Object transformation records
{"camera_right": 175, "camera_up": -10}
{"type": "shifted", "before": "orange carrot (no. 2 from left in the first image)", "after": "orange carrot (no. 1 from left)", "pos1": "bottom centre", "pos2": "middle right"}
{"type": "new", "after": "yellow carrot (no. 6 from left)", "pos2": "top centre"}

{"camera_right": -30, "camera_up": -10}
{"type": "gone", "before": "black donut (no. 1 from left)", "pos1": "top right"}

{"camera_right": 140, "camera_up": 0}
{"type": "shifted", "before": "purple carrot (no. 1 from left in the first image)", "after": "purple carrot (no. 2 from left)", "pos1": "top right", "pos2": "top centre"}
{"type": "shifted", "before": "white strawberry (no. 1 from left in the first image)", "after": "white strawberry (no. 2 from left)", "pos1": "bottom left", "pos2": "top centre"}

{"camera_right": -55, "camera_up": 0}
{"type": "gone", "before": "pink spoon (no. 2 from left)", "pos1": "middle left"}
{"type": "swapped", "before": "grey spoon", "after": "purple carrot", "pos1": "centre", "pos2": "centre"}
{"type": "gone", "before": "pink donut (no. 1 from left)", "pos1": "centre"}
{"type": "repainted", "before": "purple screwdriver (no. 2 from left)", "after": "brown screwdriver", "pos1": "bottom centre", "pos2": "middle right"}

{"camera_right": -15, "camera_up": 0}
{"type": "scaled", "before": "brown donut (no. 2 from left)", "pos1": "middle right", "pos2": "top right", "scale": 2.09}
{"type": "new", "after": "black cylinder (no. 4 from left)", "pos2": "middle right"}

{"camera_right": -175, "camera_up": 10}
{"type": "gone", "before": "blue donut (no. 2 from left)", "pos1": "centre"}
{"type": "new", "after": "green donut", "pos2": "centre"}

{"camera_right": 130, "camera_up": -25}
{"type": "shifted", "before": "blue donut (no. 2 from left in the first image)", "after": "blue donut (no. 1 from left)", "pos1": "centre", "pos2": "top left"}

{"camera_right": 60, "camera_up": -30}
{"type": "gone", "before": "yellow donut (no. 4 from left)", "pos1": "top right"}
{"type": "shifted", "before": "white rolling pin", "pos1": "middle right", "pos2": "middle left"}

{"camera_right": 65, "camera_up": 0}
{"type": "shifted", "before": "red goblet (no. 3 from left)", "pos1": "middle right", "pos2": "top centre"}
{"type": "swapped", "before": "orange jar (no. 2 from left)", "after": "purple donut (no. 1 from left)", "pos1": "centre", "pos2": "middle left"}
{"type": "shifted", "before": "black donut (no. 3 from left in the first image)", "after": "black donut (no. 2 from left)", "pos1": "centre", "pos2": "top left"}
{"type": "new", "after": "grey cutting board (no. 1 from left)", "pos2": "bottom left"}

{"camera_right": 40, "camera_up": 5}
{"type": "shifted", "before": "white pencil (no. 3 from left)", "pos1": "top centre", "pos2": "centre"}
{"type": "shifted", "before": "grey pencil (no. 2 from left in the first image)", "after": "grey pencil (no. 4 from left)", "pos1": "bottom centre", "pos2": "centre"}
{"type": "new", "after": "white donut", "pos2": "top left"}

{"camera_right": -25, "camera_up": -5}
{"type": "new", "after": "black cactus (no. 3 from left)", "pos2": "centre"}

§ EXERCISE OBJECTIVE:
The answer is the full set of records above, repeated exactly.

§ EXERCISE RESPONSE:
{"camera_right": 175, "camera_up": -10}
{"type": "shifted", "before": "orange carrot (no. 2 from left in the first image)", "after": "orange carrot (no. 1 from left)", "pos1": "bottom centre", "pos2": "middle right"}
{"type": "new", "after": "yellow carrot (no. 6 from left)", "pos2": "top centre"}

{"camera_right": -30, "camera_up": -10}
{"type": "gone", "before": "black donut (no. 1 from left)", "pos1": "top right"}

{"camera_right": 140, "camera_up": 0}
{"type": "shifted", "before": "purple carrot (no. 1 from left in the first image)", "after": "purple carrot (no. 2 from left)", "pos1": "top right", "pos2": "top centre"}
{"type": "shifted", "before": "white strawberry (no. 1 from left in the first image)", "after": "white strawberry (no. 2 from left)", "pos1": "bottom left", "pos2": "top centre"}

{"camera_right": -55, "camera_up": 0}
{"type": "gone", "before": "pink spoon (no. 2 from left)", "pos1": "middle left"}
{"type": "swapped", "before": "grey spoon", "after": "purple carrot", "pos1": "centre", "pos2": "centre"}
{"type": "gone", "before": "pink donut (no. 1 from left)", "pos1": "centre"}
{"type": "repainted", "before": "purple screwdriver (no. 2 from left)", "after": "brown screwdriver", "pos1": "bottom centre", "pos2": "middle right"}

{"camera_right": -15, "camera_up": 0}
{"type": "scaled", "before": "brown donut (no. 2 from left)", "pos1": "middle right", "pos2": "top right", "scale": 2.09}
{"type": "new", "after": "black cylinder (no. 4 from left)", "pos2": "middle right"}

{"camera_right": -175, "camera_up": 10}
{"type": "gone", "before": "blue donut (no. 2 from left)", "pos1": "centre"}
{"type": "new", "after": "green donut", "pos2": "centre"}

{"camera_right": 130, "camera_up": -25}
{"type": "shifted", "before": "blue donut (no. 2 from left in the first image)", "after": "blue donut (no. 1 from left)", "pos1": "centre", "pos2": "top left"}

{"camera_right": 60, "camera_up": -30}
{"type": "gone", "before": "yellow donut (no. 4 from left)", "pos1": "top right"}
{"type": "shifted", "before": "white rolling pin", "pos1": "middle right", "pos2": "middle left"}

{"camera_right": 65, "camera_up": 0}
{"type": "shifted", "before": "red goblet (no. 3 from left)", "pos1": "middle right", "pos2": "top centre"}
{"type": "swapped", "before": "orange jar (no. 2 from left)", "after": "purple donut (no. 1 from left)", "pos1": "centre", "pos2": "middle left"}
{"type": "shifted", "before": "black donut (no. 3 from left in the first image)", "after": "black donut (no. 2 from left)", "pos1": "centre", "pos2": "top left"}
{"type": "new", "after": "grey cutting board (no. 1 from left)", "pos2": "bottom left"}

{"camera_right": 40, "camera_up": 5}
{"type": "shifted", "before": "white pencil (no. 3 from left)", "pos1": "top centre", "pos2": "centre"}
{"type": "shifted", "before": "grey pencil (no. 2 from left in the first image)", "after": "grey pencil (no. 4 from left)", "pos1": "bottom centre", "pos2": "centre"}
{"type": "new", "after": "white donut", "pos2": "top left"}

{"camera_right": -25, "camera_up": -5}
{"type": "new", "after": "black cactus (no. 3 from left)", "pos2": "centre"}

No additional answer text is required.